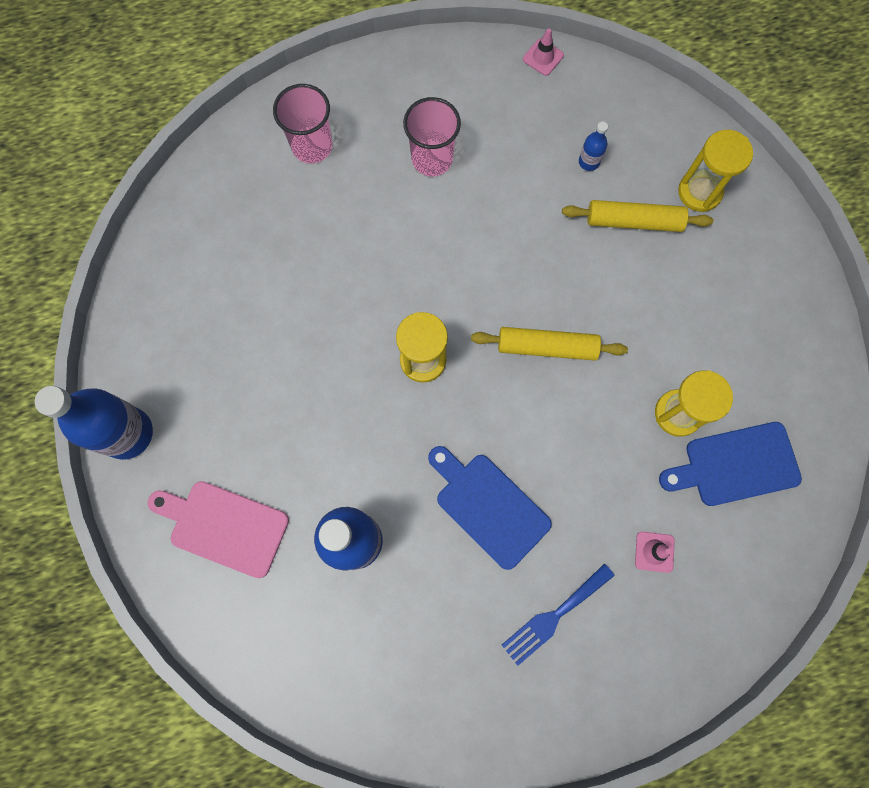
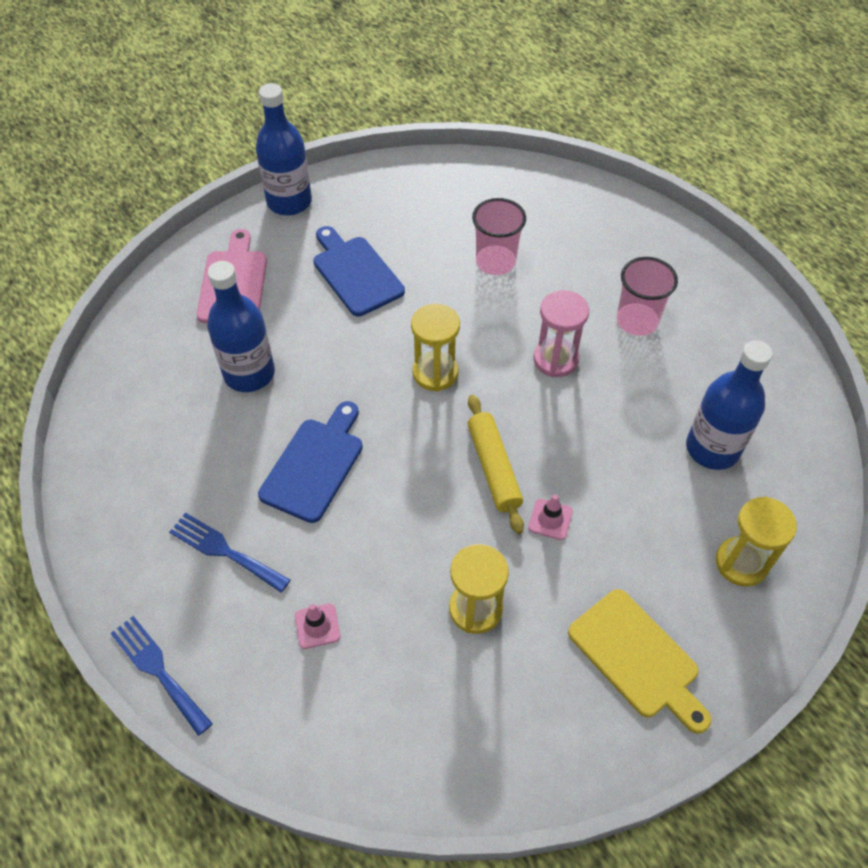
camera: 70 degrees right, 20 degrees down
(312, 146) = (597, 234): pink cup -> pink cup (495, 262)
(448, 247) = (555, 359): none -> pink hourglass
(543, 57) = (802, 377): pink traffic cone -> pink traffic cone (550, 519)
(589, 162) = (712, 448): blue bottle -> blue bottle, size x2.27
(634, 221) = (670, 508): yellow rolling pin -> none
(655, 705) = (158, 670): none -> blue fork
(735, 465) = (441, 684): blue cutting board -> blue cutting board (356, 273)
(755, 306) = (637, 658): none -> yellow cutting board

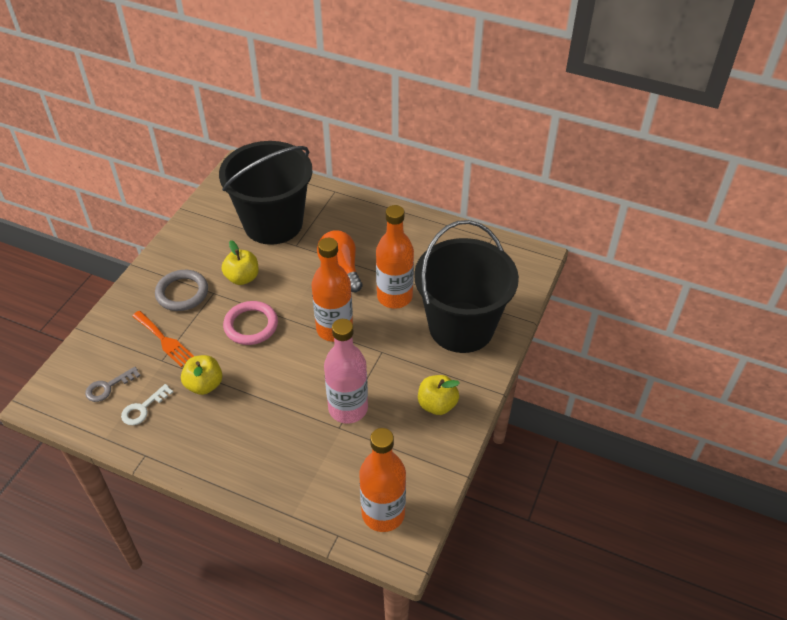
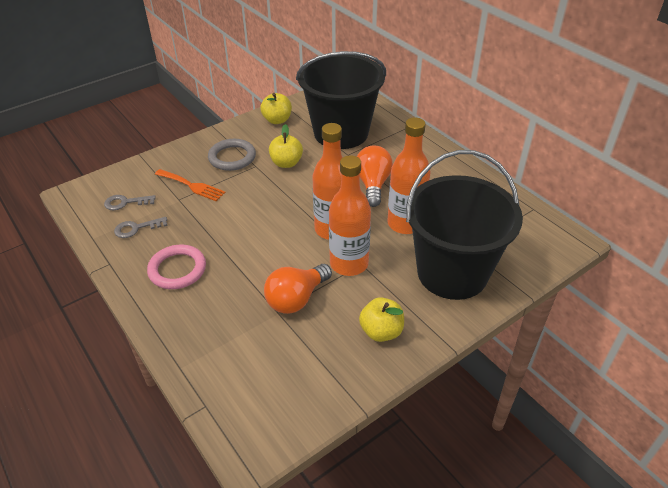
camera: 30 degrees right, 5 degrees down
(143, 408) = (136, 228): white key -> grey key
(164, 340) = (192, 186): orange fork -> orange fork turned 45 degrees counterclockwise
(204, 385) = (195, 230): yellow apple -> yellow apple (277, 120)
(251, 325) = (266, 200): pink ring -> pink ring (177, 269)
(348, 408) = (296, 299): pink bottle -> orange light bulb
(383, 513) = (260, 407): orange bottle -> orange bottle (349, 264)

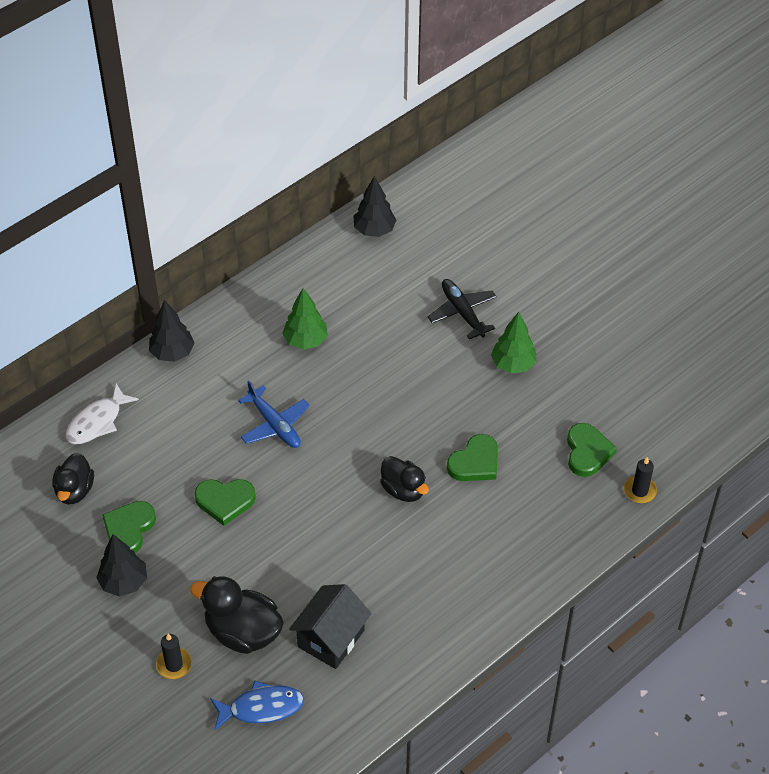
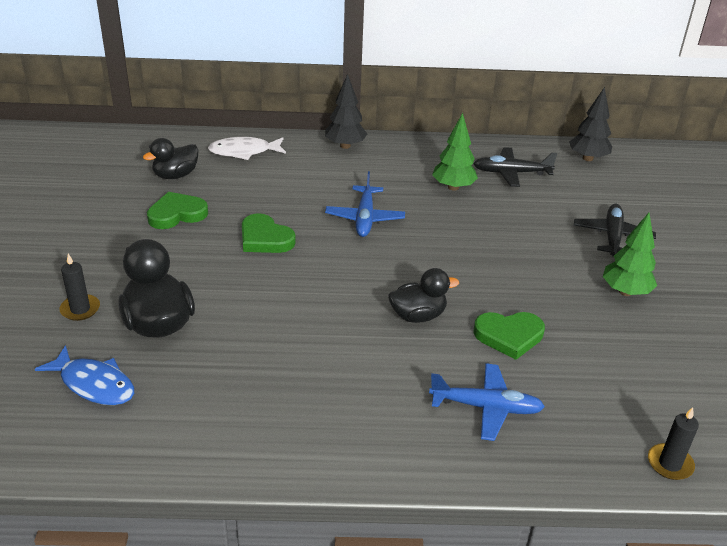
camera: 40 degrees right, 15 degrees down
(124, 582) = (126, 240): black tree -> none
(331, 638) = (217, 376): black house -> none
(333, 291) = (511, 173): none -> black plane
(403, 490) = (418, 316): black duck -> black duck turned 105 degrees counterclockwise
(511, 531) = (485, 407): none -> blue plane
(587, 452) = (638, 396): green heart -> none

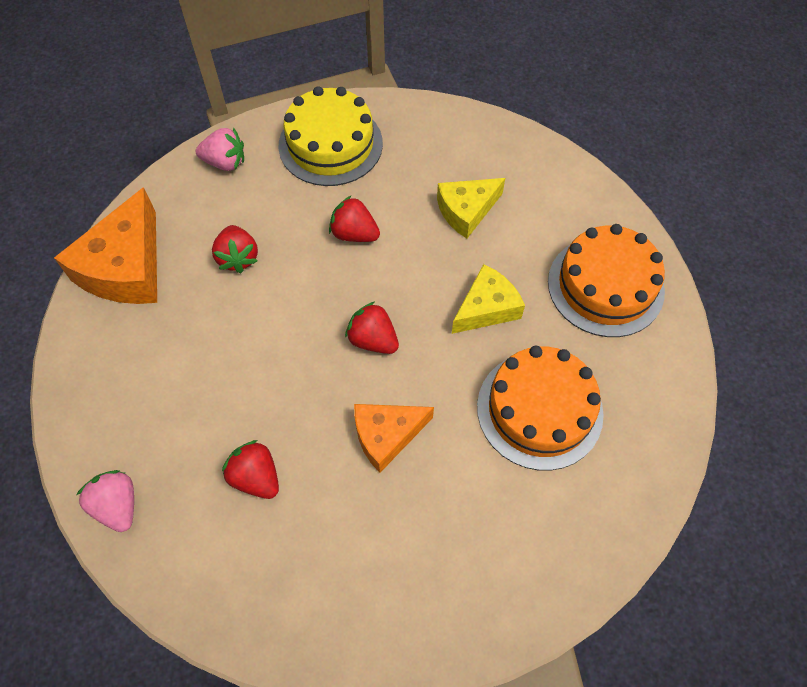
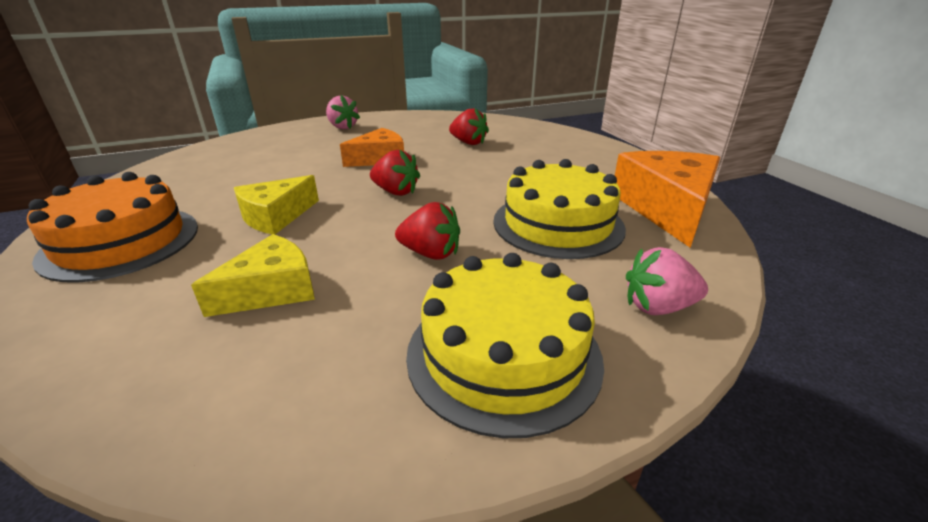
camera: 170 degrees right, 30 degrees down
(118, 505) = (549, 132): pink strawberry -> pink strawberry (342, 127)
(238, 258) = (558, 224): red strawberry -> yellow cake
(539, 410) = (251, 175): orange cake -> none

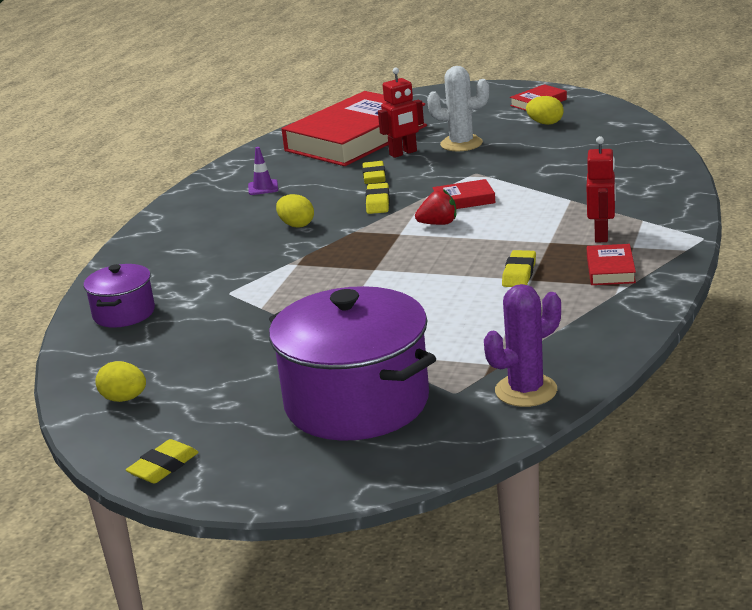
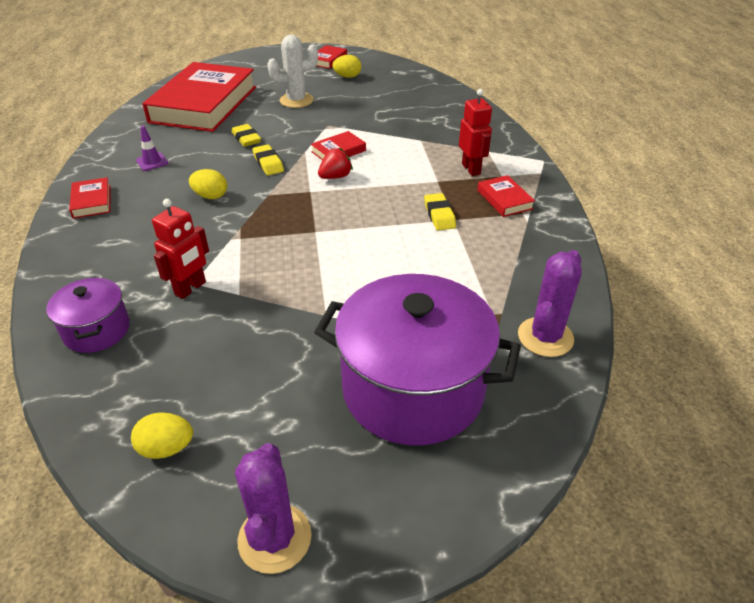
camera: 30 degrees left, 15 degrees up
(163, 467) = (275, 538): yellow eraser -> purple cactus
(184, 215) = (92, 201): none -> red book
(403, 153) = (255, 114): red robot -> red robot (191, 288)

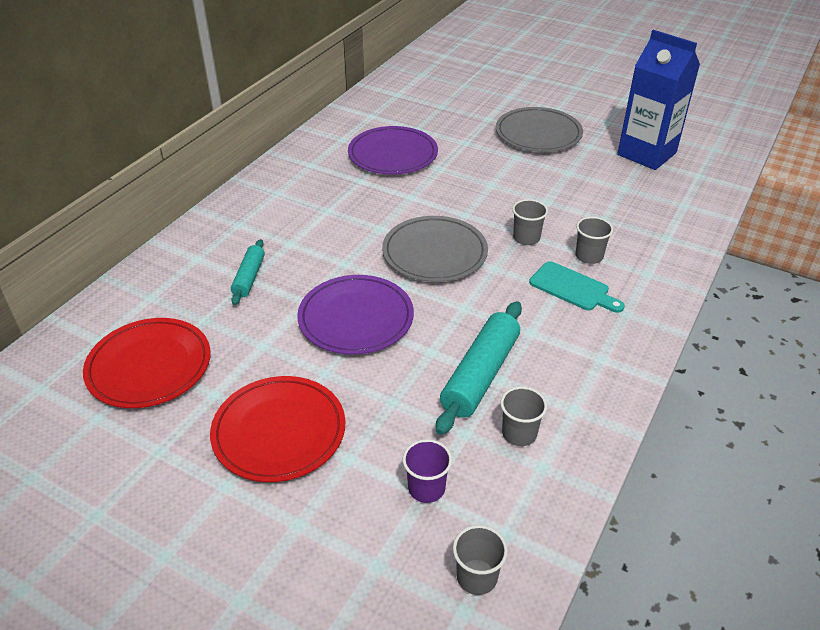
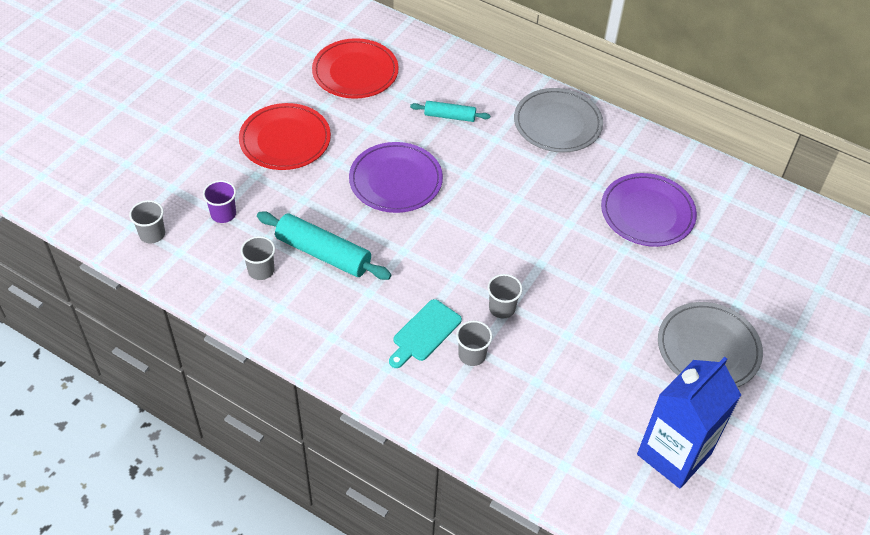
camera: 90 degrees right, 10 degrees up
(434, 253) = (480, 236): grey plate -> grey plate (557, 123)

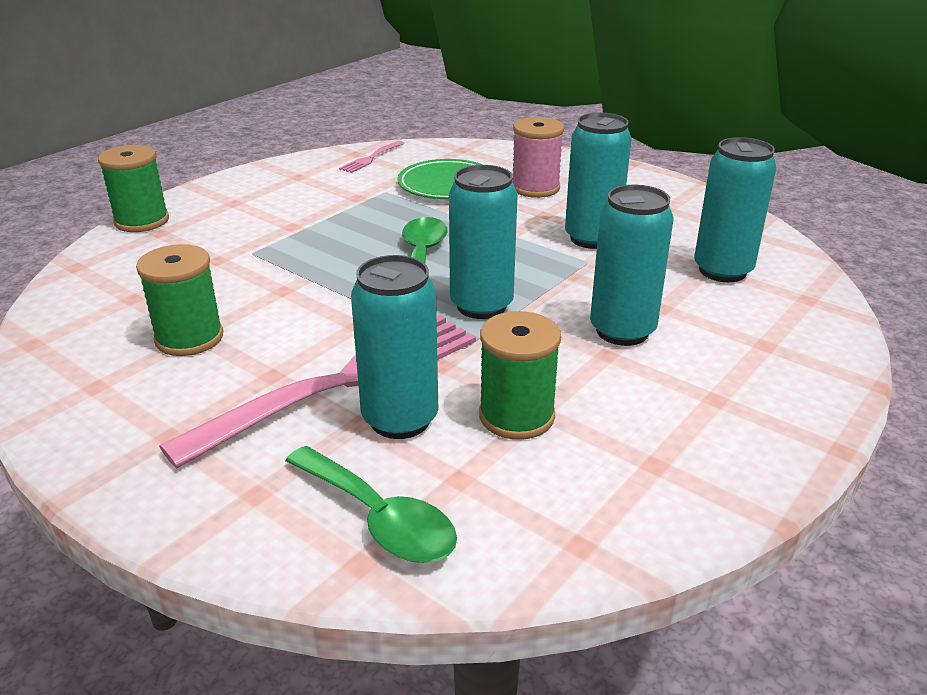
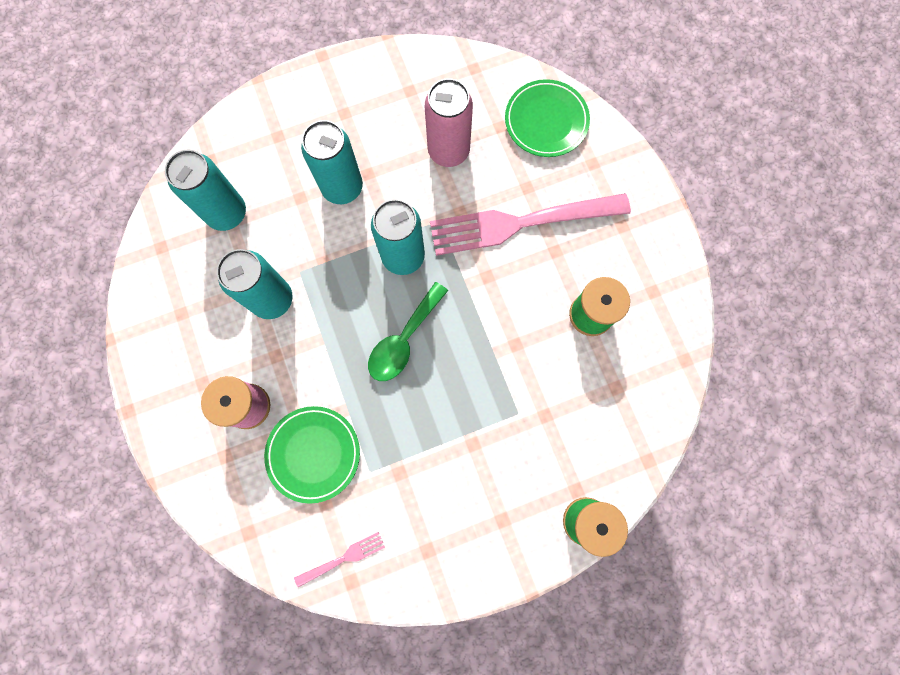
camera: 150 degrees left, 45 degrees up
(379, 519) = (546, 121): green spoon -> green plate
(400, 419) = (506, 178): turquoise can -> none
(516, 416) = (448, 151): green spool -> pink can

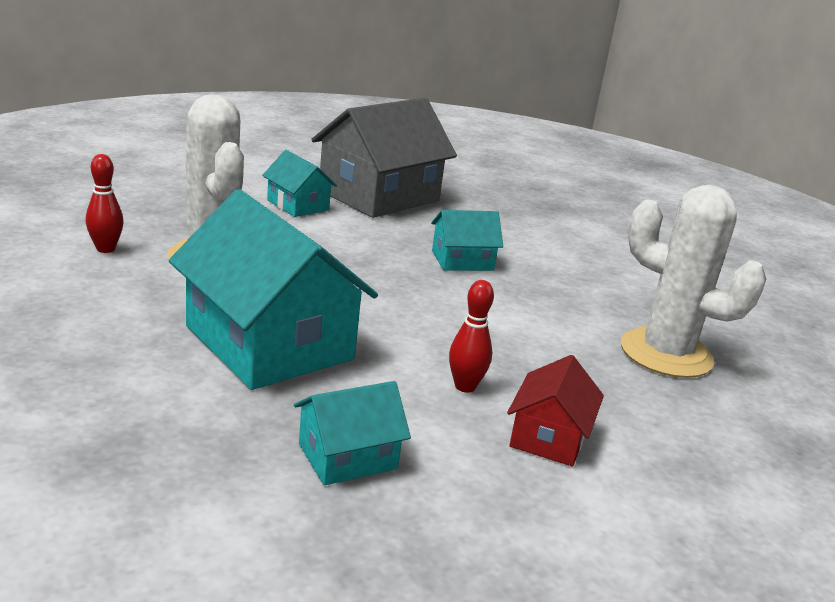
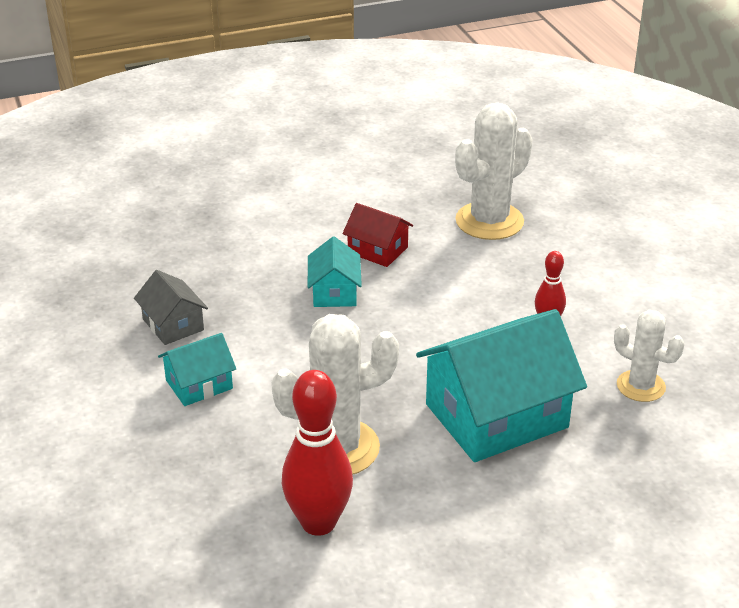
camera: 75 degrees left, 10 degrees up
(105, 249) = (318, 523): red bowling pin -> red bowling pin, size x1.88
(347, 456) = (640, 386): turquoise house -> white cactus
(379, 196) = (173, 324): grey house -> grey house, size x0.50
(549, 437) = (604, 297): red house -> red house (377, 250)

__________

**Brief:** Exclude all images and restate the records above word for word.

**Answer for the task:**
camera: 70 degrees right, 20 degrees down
(312, 146) = (597, 234): pink cup -> pink cup (495, 262)
(448, 247) = (555, 359): none -> pink hourglass
(543, 57) = (802, 377): pink traffic cone -> pink traffic cone (550, 519)
(589, 162) = (712, 448): blue bottle -> blue bottle, size x2.27
(634, 221) = (670, 508): yellow rolling pin -> none
(655, 705) = (158, 670): none -> blue fork
(735, 465) = (441, 684): blue cutting board -> blue cutting board (356, 273)
(755, 306) = (637, 658): none -> yellow cutting board

camera: 30 degrees right, 5 degrees down
(143, 408) = (136, 228): white key -> grey key
(164, 340) = (192, 186): orange fork -> orange fork turned 45 degrees counterclockwise
(204, 385) = (195, 230): yellow apple -> yellow apple (277, 120)
(251, 325) = (266, 200): pink ring -> pink ring (177, 269)
(348, 408) = (296, 299): pink bottle -> orange light bulb
(383, 513) = (260, 407): orange bottle -> orange bottle (349, 264)

camera: 40 degrees right, 15 degrees down
(124, 582) = (126, 240): black tree -> none
(331, 638) = (217, 376): black house -> none
(333, 291) = (511, 173): none -> black plane
(403, 490) = (418, 316): black duck -> black duck turned 105 degrees counterclockwise
(511, 531) = (485, 407): none -> blue plane
(587, 452) = (638, 396): green heart -> none

camera: 170 degrees right, 30 degrees down
(118, 505) = (549, 132): pink strawberry -> pink strawberry (342, 127)
(238, 258) = (558, 224): red strawberry -> yellow cake
(539, 410) = (251, 175): orange cake -> none

camera: 30 degrees left, 15 degrees up
(163, 467) = (275, 538): yellow eraser -> purple cactus
(184, 215) = (92, 201): none -> red book
(403, 153) = (255, 114): red robot -> red robot (191, 288)

camera: 90 degrees right, 10 degrees up
(434, 253) = (480, 236): grey plate -> grey plate (557, 123)

camera: 150 degrees left, 45 degrees up
(379, 519) = (546, 121): green spoon -> green plate
(400, 419) = (506, 178): turquoise can -> none
(516, 416) = (448, 151): green spool -> pink can

camera: 75 degrees left, 10 degrees up
(105, 249) = (318, 523): red bowling pin -> red bowling pin, size x1.88
(347, 456) = (640, 386): turquoise house -> white cactus
(379, 196) = (173, 324): grey house -> grey house, size x0.50
(549, 437) = (604, 297): red house -> red house (377, 250)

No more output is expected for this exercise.